>>>
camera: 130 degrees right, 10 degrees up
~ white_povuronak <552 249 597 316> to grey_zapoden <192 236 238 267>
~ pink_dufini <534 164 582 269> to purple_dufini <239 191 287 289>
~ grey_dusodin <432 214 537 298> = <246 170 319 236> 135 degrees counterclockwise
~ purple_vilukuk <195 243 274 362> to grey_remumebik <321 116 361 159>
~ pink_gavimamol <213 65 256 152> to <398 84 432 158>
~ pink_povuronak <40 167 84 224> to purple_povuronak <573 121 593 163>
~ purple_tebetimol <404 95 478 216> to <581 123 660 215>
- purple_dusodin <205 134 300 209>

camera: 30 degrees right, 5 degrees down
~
<<<
Starting from the line with "121 593 163>" and ending with the final line of the data, quote every line exactly, both ends included.

~ pink_povuronak <40 167 84 224> to purple_povuronak <573 121 593 163>
~ purple_tebetimol <404 95 478 216> to <581 123 660 215>
- purple_dusodin <205 134 300 209>

camera: 30 degrees right, 5 degrees down
~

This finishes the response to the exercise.